Provided entries -
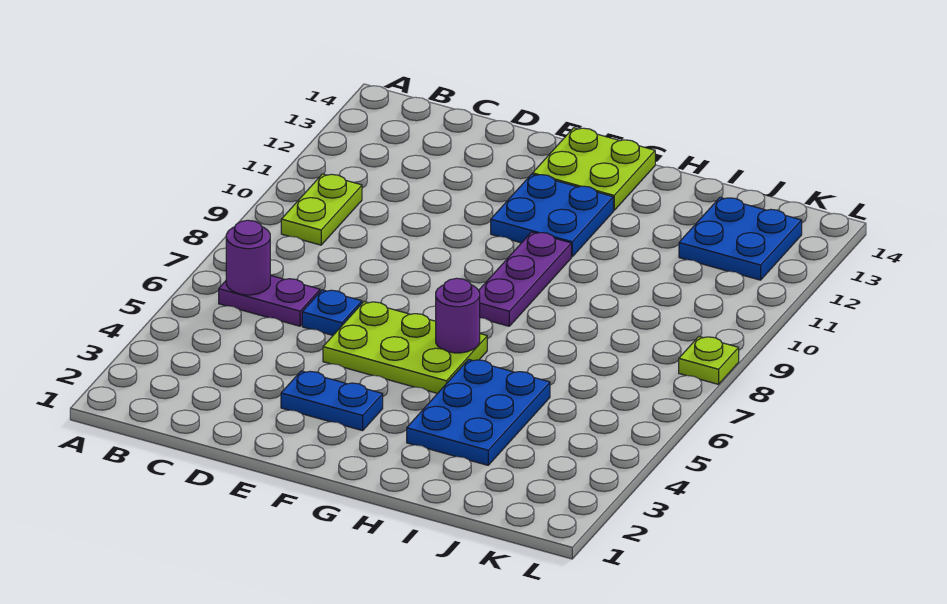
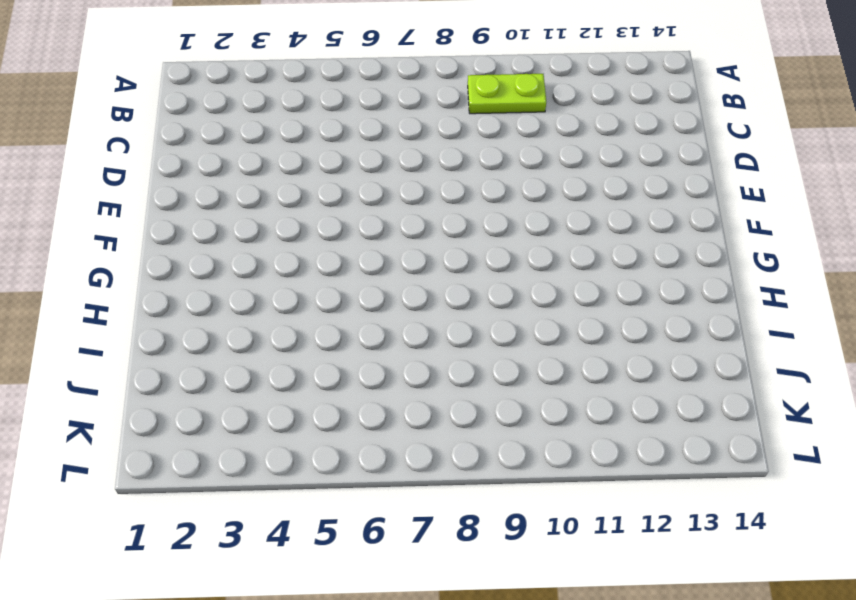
none -> purple plate B6:C6 level 1
none -> blue plate D6 level 1
none -> blue plate E3:F3 level 1

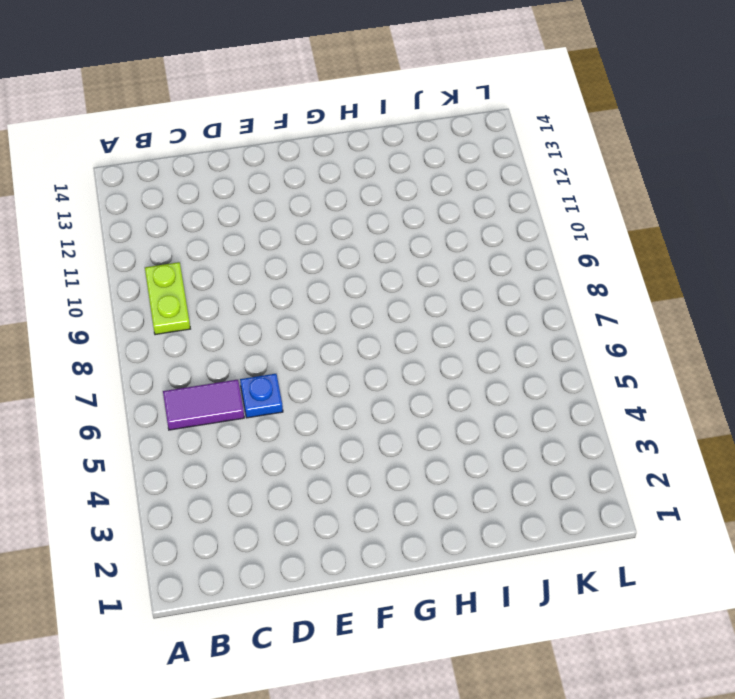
purple tile B6:C6 level 1 -> purple plate B6:C6 level 1
none -> blue plate E3:F3 level 1
none -> lime plate E5:G6 level 1
none -> blue plate F11:G12 level 1

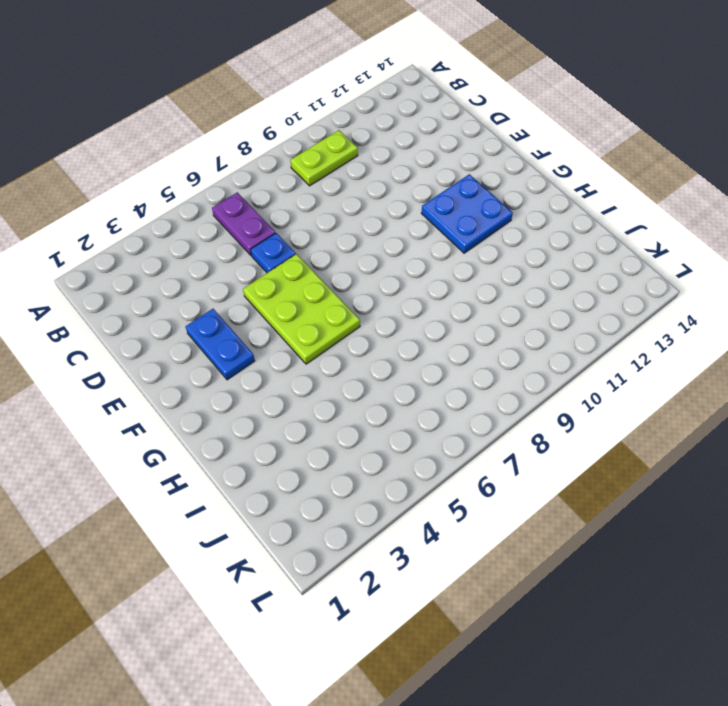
none -> lime plate F13:G14 level 1
none -> purple plate G8:G10 level 1
none -> blue plate H3:I5 level 1

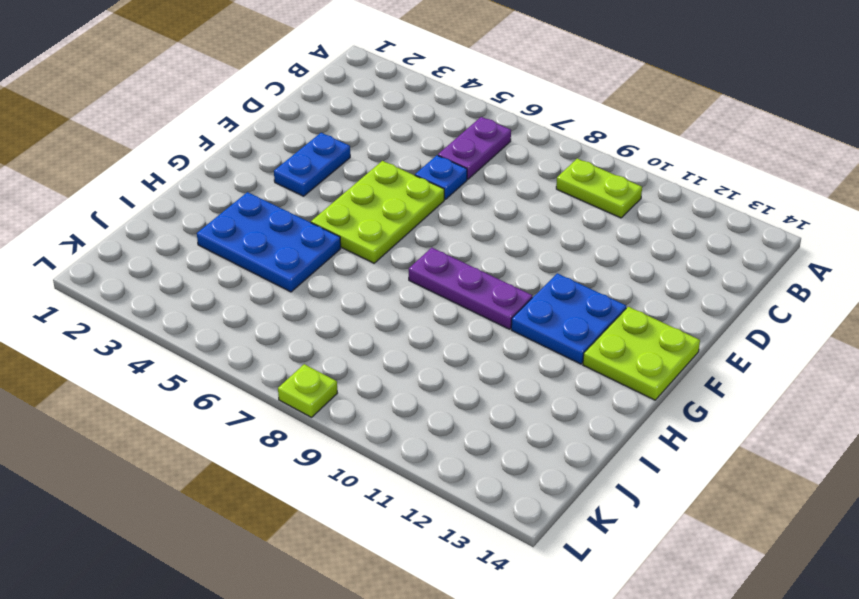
none -> blue plate J12:K13 level 1
none -> purple round brick B6 level 2
none -> purple round brick G6 level 2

Problem statement - I would like you to retype exactly the lines running from the one containing "none -> lime plate F13:G14 level 1" to the last line of the entries, both included, leaving all pictures out.

Result -
none -> lime plate F13:G14 level 1
none -> purple plate G8:G10 level 1
none -> blue plate H3:I5 level 1

none -> blue plate J12:K13 level 1
none -> purple round brick B6 level 2
none -> purple round brick G6 level 2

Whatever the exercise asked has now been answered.